## Task details
Output all entries exactly as they appear and skip the pictures.

Data records
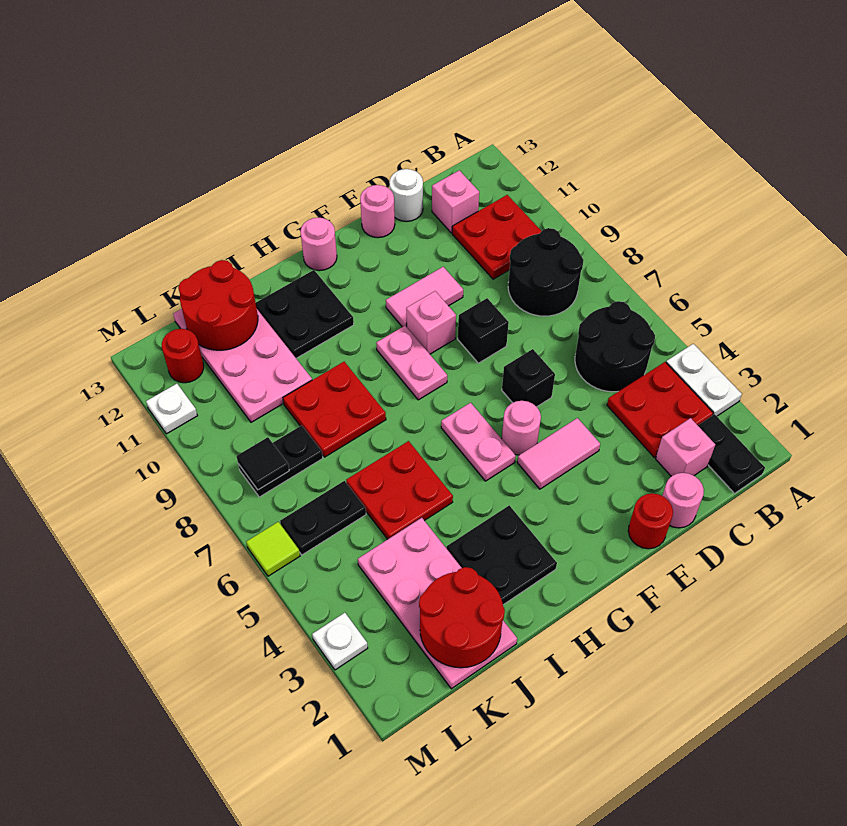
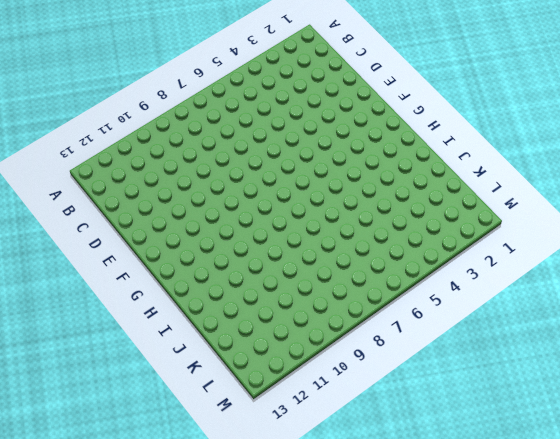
none -> white 1x2 plate [666,344,742,416]
none -> black 1x2 plate [698,414,765,493]
none -> red 2x2 plate [607,362,713,458]
none -> black 2x2 round brick [575,301,655,392]

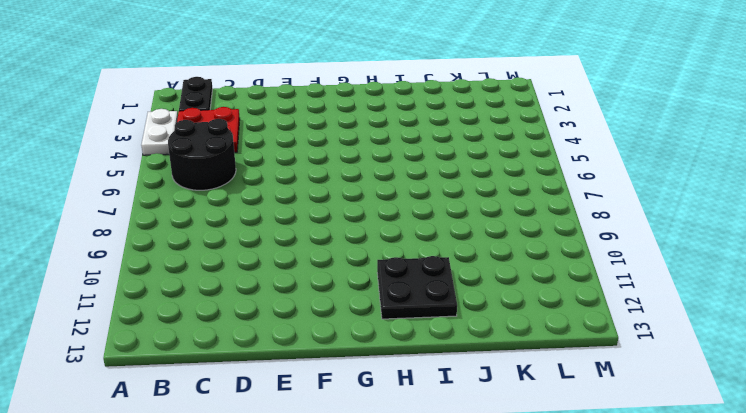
none -> black 2x2 round brick [508,228,584,316]
none -> red 2x2 plate [452,195,541,279]
none -> pink 1x1 brick [656,418,715,476]
none -> pink 1x1 brick [432,170,479,233]

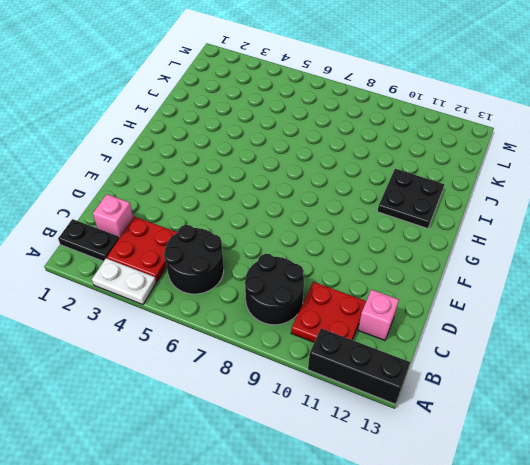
black 1x3 brick [308,328,410,404] -> none
none -> pink 1x1 round brick [662,473,704,528]
none -> white 1x1 round brick [390,169,423,221]
none -> red 1x1 round brick [628,493,673,549]
none -> pink 1x2 tile [517,418,600,489]

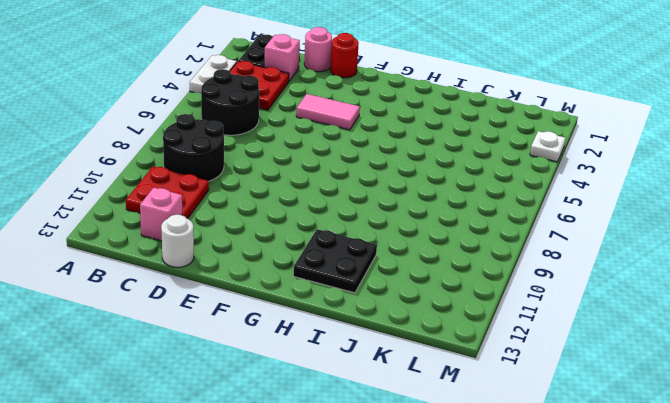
none -> black 1x1 brick [502,349,555,407]
none -> black 1x1 brick [458,298,509,363]
none -> pink 1x2 tile [386,267,463,327]
none -> pink 1x1 round brick [360,185,395,238]

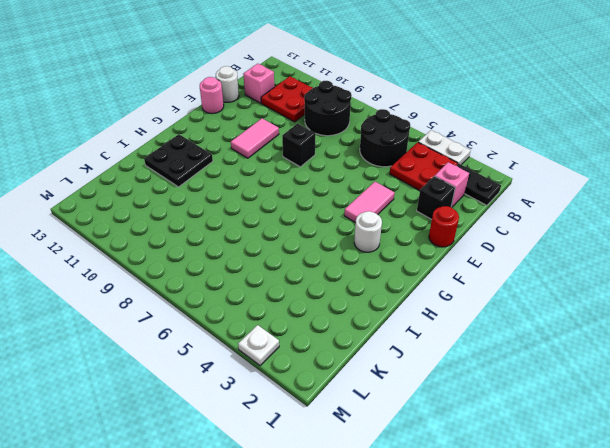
black 1x1 brick [417,176,455,219] -> black 1x1 brick moved to [502,349,555,407]
white 1x1 round brick [354,211,382,252] -> none
none -> pink 1x1 round brick [662,473,704,528]
none -> pink 1x1 round brick [502,401,541,455]
none -> pink 1x1 brick [406,291,456,354]
none -> pink 1x2 plate [441,403,516,481]

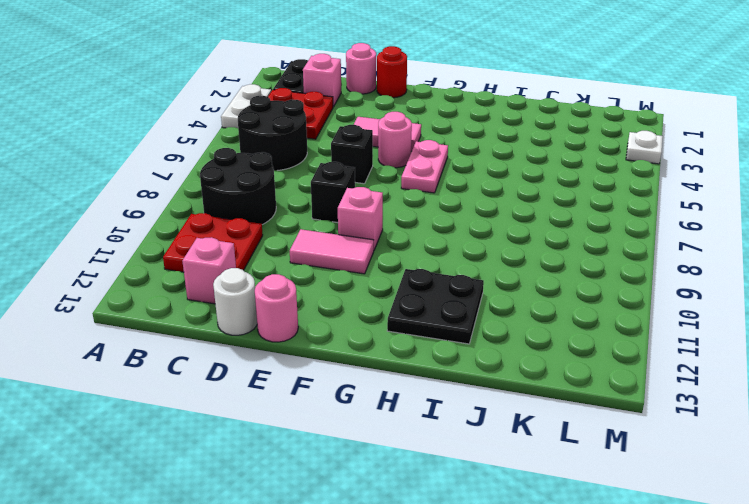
none -> pink 1x2 plate [376,326,447,400]
none -> pink 1x1 round brick [300,218,337,271]
none -> black 2x2 plate [447,505,557,605]
none -> red 2x2 plate [346,441,453,539]

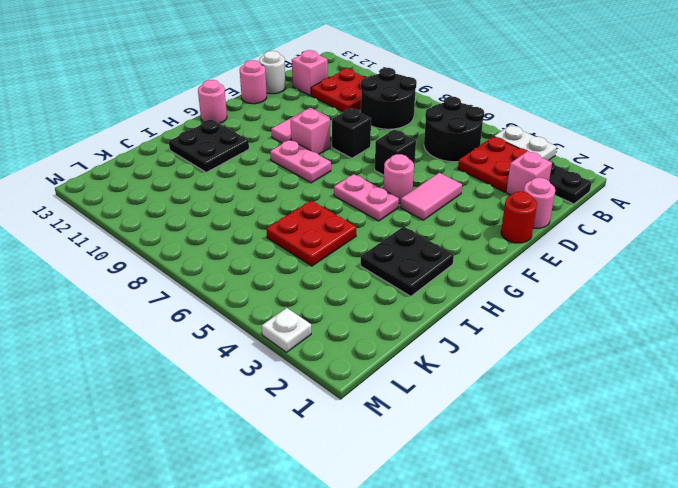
none -> red 2x2 plate [283,362,386,457]
none -> pink 2x4 plate [358,518,517,689]
none -> pink 2x4 plate [173,309,312,422]
none -> black 1x2 plate [280,481,366,555]

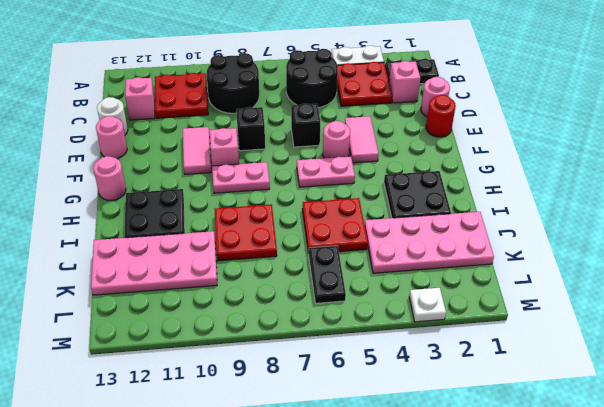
none -> black 1x2 plate [238,425,323,497]
none -> red 1x1 round brick [162,329,204,383]
none -> lime 1x1 tile [246,522,300,576]
none -> white 1x1 plate [146,384,197,434]

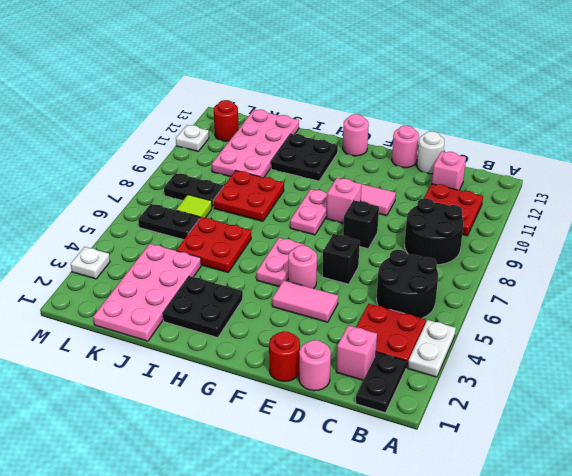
lime 1x1 tile [176,195,212,218] -> lime 1x1 tile moved to [246,522,300,576]
none -> red 2x2 round brick [419,567,505,668]
none -> red 2x2 round brick [178,260,258,350]
none -> black 1x1 tile [237,437,289,490]

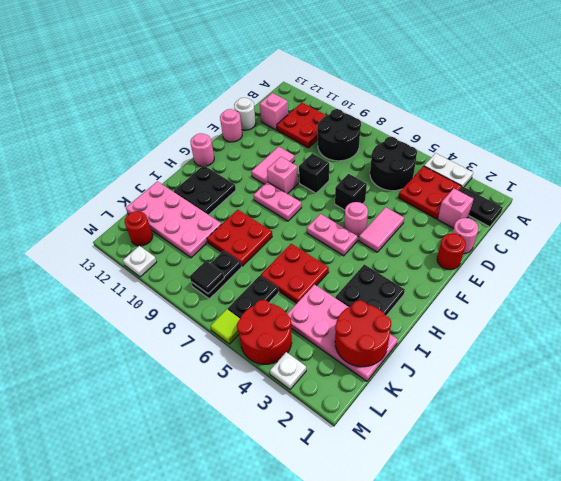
red 2x2 round brick [237,300,292,364] -> red 2x2 round brick moved to [178,260,258,350]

## Exercise result
none -> white 1x2 plate [666,344,742,416]
none -> black 1x2 plate [698,414,765,493]
none -> red 2x2 plate [607,362,713,458]
none -> black 2x2 round brick [575,301,655,392]

none -> black 2x2 round brick [508,228,584,316]
none -> red 2x2 plate [452,195,541,279]
none -> pink 1x1 brick [656,418,715,476]
none -> pink 1x1 brick [432,170,479,233]

black 1x3 brick [308,328,410,404] -> none
none -> pink 1x1 round brick [662,473,704,528]
none -> white 1x1 round brick [390,169,423,221]
none -> red 1x1 round brick [628,493,673,549]
none -> pink 1x2 tile [517,418,600,489]

none -> black 1x1 brick [502,349,555,407]
none -> black 1x1 brick [458,298,509,363]
none -> pink 1x2 tile [386,267,463,327]
none -> pink 1x1 round brick [360,185,395,238]

black 1x1 brick [417,176,455,219] -> black 1x1 brick moved to [502,349,555,407]
white 1x1 round brick [354,211,382,252] -> none
none -> pink 1x1 round brick [662,473,704,528]
none -> pink 1x1 round brick [502,401,541,455]
none -> pink 1x1 brick [406,291,456,354]
none -> pink 1x2 plate [441,403,516,481]

none -> pink 1x2 plate [376,326,447,400]
none -> pink 1x1 round brick [300,218,337,271]
none -> black 2x2 plate [447,505,557,605]
none -> red 2x2 plate [346,441,453,539]

none -> red 2x2 plate [283,362,386,457]
none -> pink 2x4 plate [358,518,517,689]
none -> pink 2x4 plate [173,309,312,422]
none -> black 1x2 plate [280,481,366,555]

none -> black 1x2 plate [238,425,323,497]
none -> red 1x1 round brick [162,329,204,383]
none -> lime 1x1 tile [246,522,300,576]
none -> white 1x1 plate [146,384,197,434]

lime 1x1 tile [176,195,212,218] -> lime 1x1 tile moved to [246,522,300,576]
none -> red 2x2 round brick [419,567,505,668]
none -> red 2x2 round brick [178,260,258,350]
none -> black 1x1 tile [237,437,289,490]

red 2x2 round brick [237,300,292,364] -> red 2x2 round brick moved to [178,260,258,350]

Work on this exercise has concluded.